Source data:
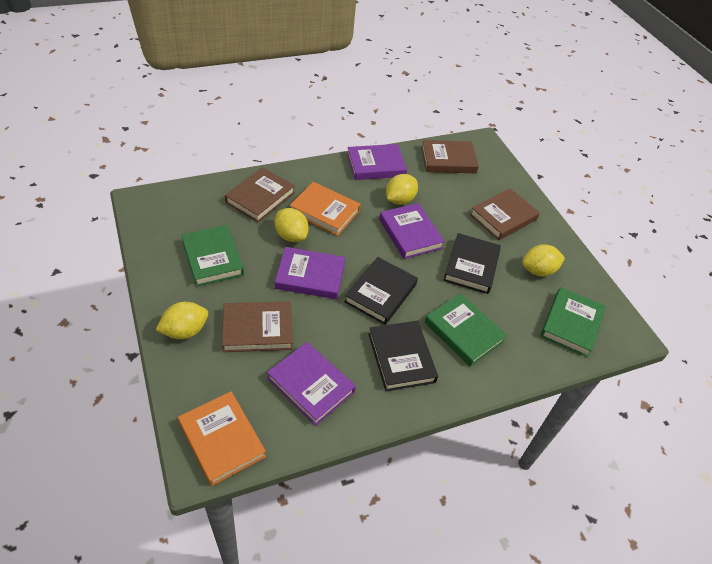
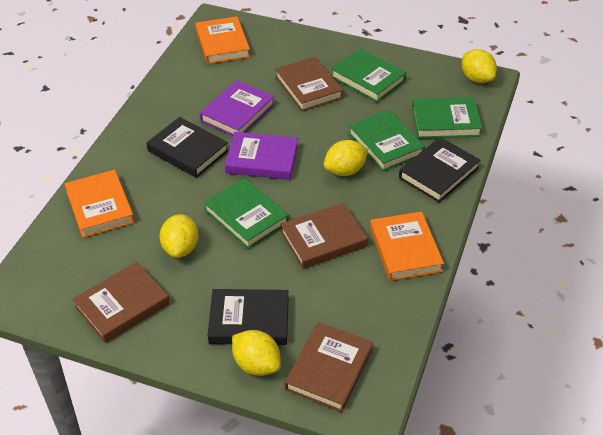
green book: 3 -> 4
orange book: 2 -> 3
purple book: 4 -> 2

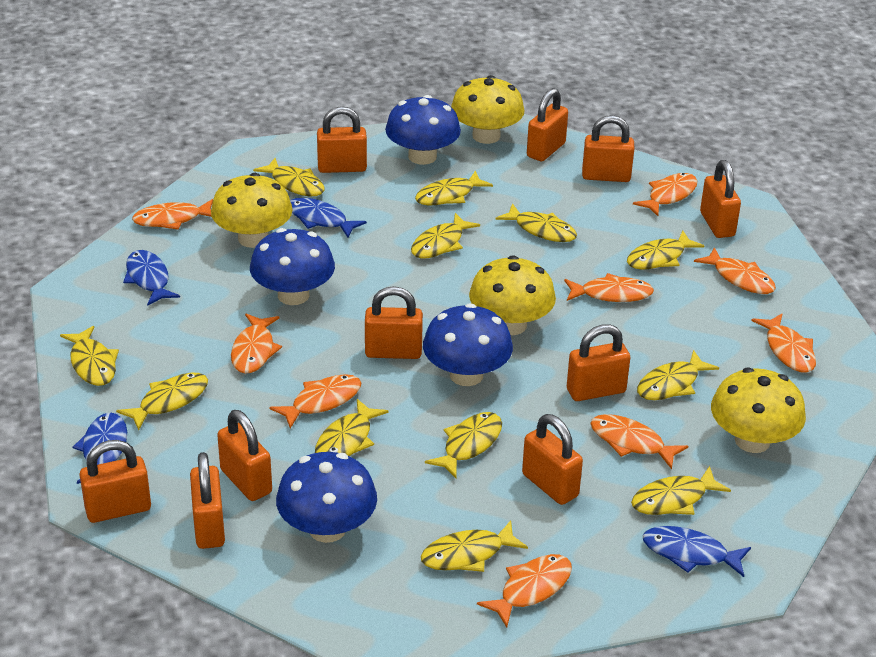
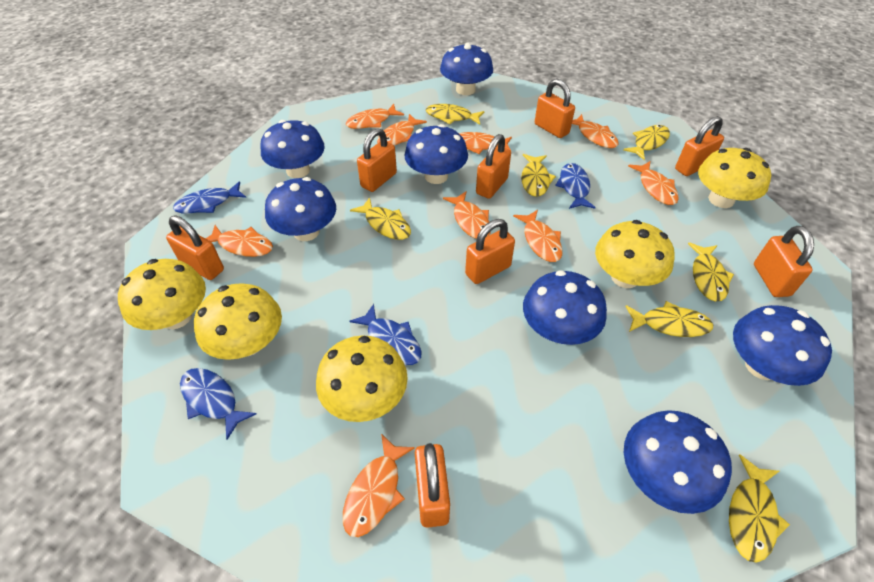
blue mushroom: 4 -> 7
orange padlock: 10 -> 8
yellow fish: 12 -> 7
yellow mushroom: 4 -> 5

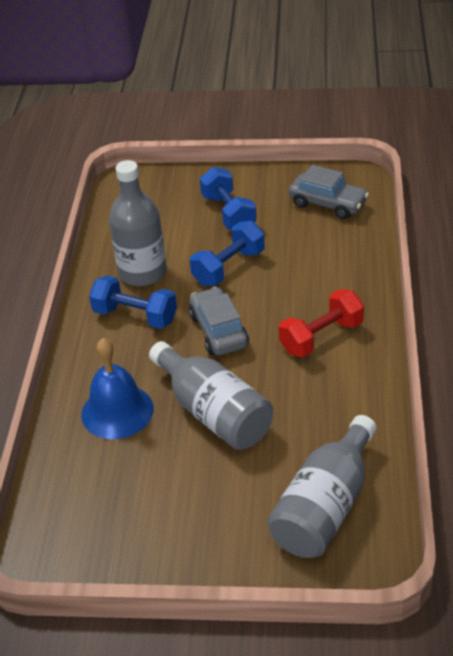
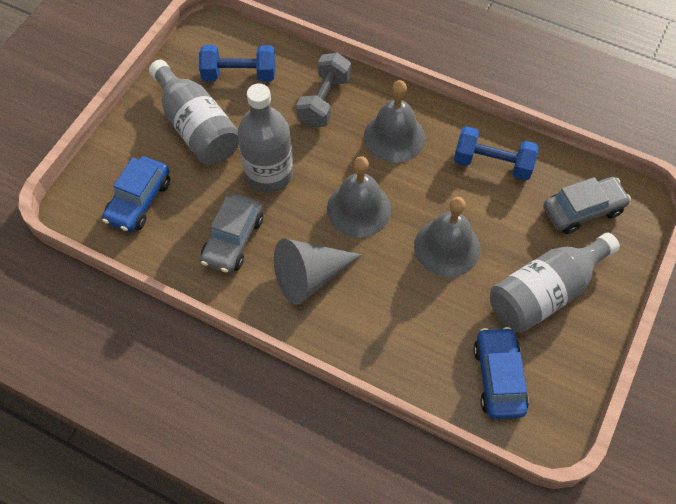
blue bell: 1 -> 0
blue car: 0 -> 2
blue dumbbell: 3 -> 2
grey bell: 0 -> 3
grey cone: 0 -> 1
grey dumbbell: 0 -> 1
red dumbbell: 1 -> 0

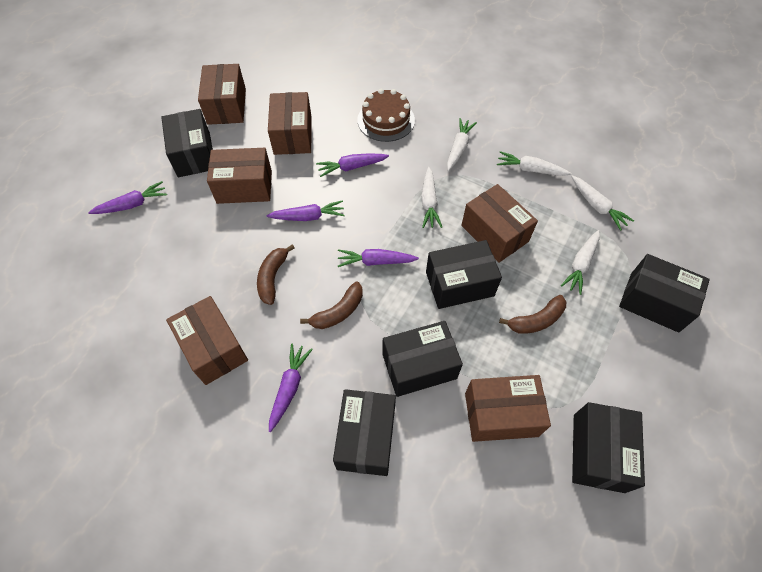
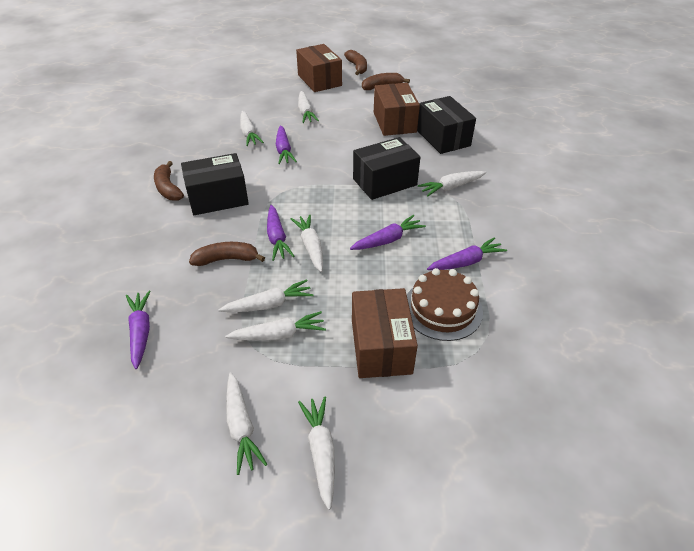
black box: 6 -> 3
brown banana: 3 -> 4
brown box: 6 -> 3
white carrot: 5 -> 8

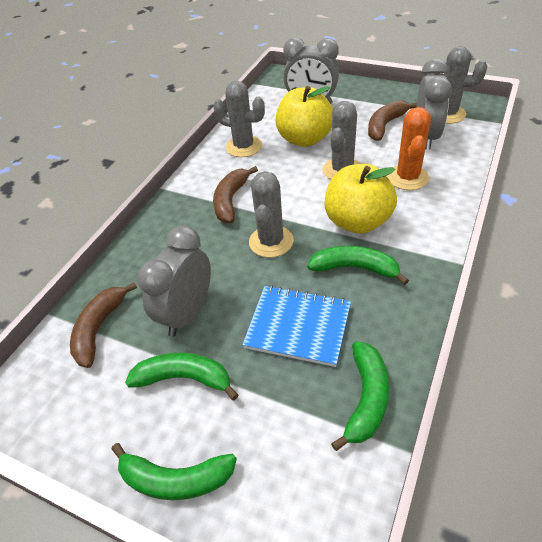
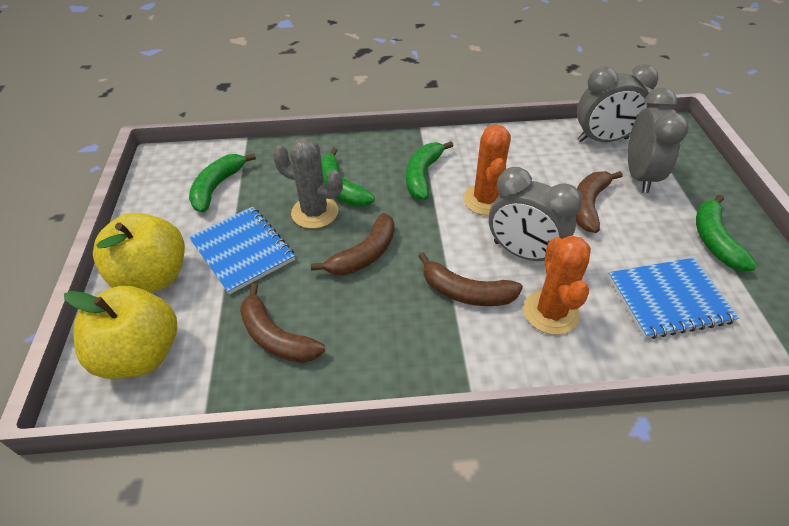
blue notebook: 1 -> 2
brown banana: 3 -> 4
grey cactus: 4 -> 1
orange cactus: 1 -> 2

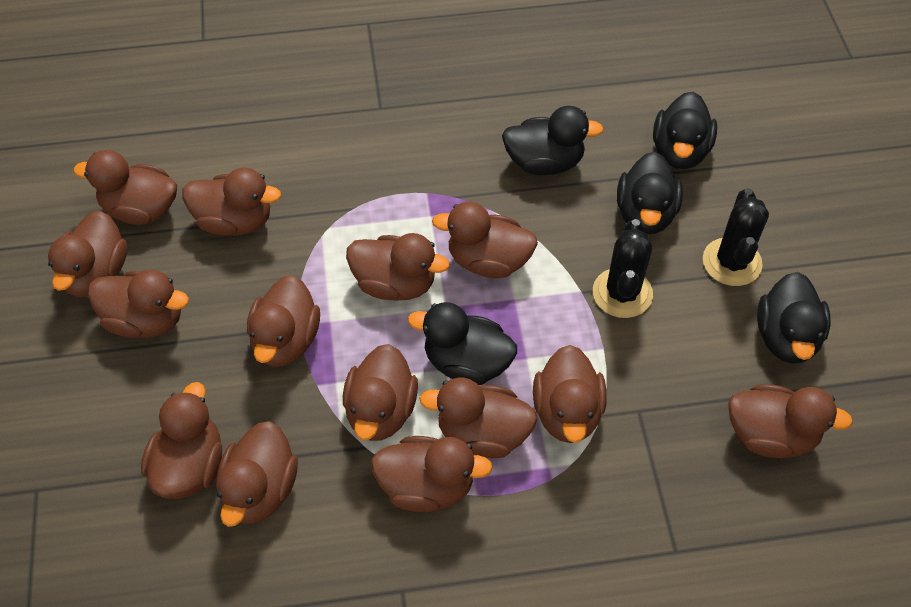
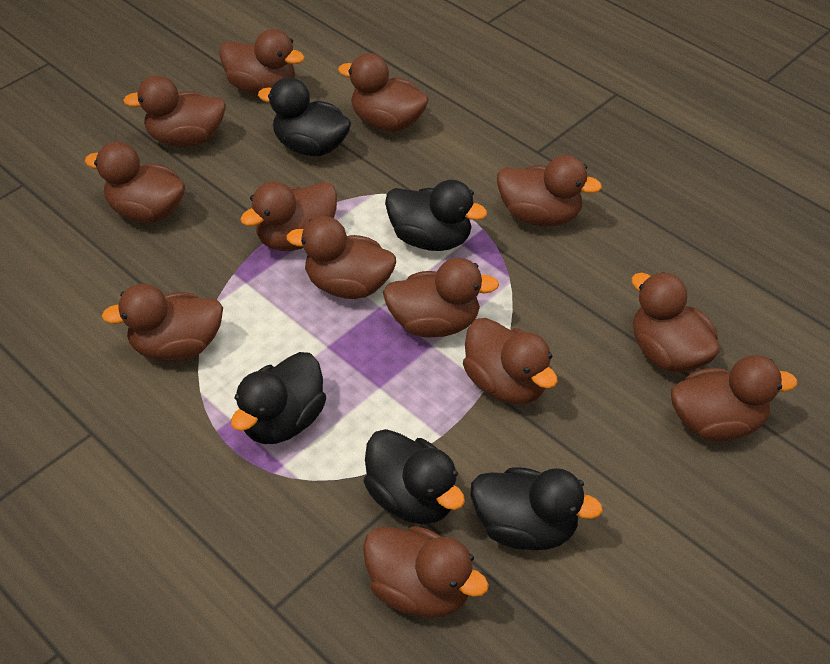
black cactus: 2 -> 0
brown duck: 14 -> 13

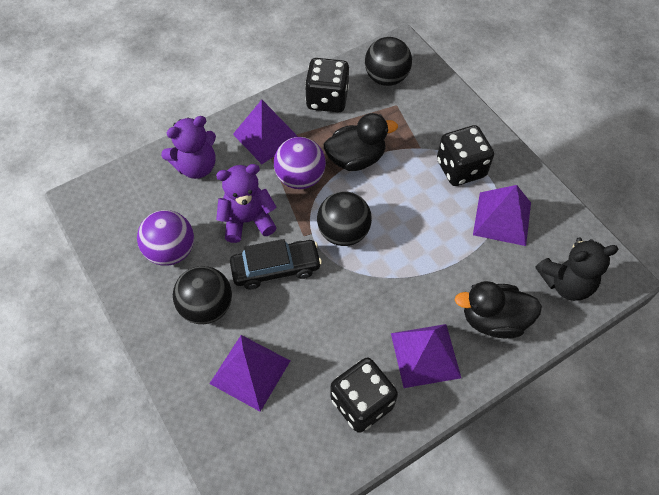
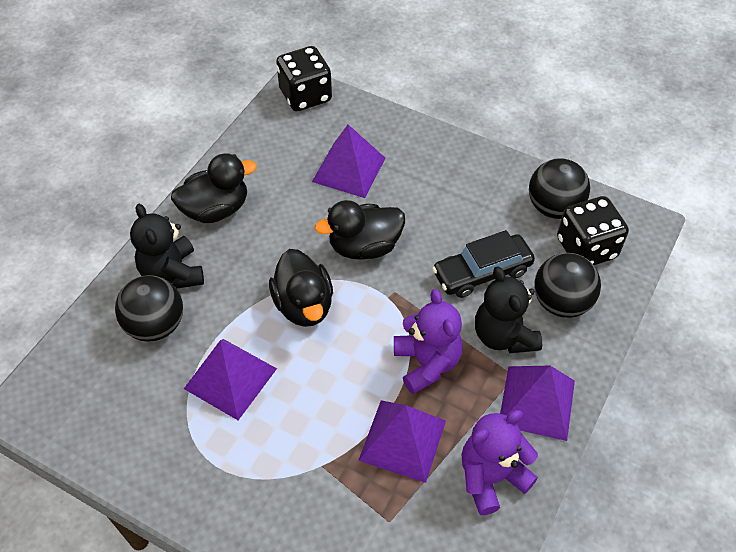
black dice: 3 -> 2
black duck: 2 -> 3
black teddy bear: 1 -> 2
purple ball: 2 -> 0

Problem to solve:
Give back the entire listing verbatim, without the pictures.

Result of the task:
green book: 3 -> 4
orange book: 2 -> 3
purple book: 4 -> 2

blue mushroom: 4 -> 7
orange padlock: 10 -> 8
yellow fish: 12 -> 7
yellow mushroom: 4 -> 5

blue bell: 1 -> 0
blue car: 0 -> 2
blue dumbbell: 3 -> 2
grey bell: 0 -> 3
grey cone: 0 -> 1
grey dumbbell: 0 -> 1
red dumbbell: 1 -> 0

black box: 6 -> 3
brown banana: 3 -> 4
brown box: 6 -> 3
white carrot: 5 -> 8

blue notebook: 1 -> 2
brown banana: 3 -> 4
grey cactus: 4 -> 1
orange cactus: 1 -> 2

black cactus: 2 -> 0
brown duck: 14 -> 13

black dice: 3 -> 2
black duck: 2 -> 3
black teddy bear: 1 -> 2
purple ball: 2 -> 0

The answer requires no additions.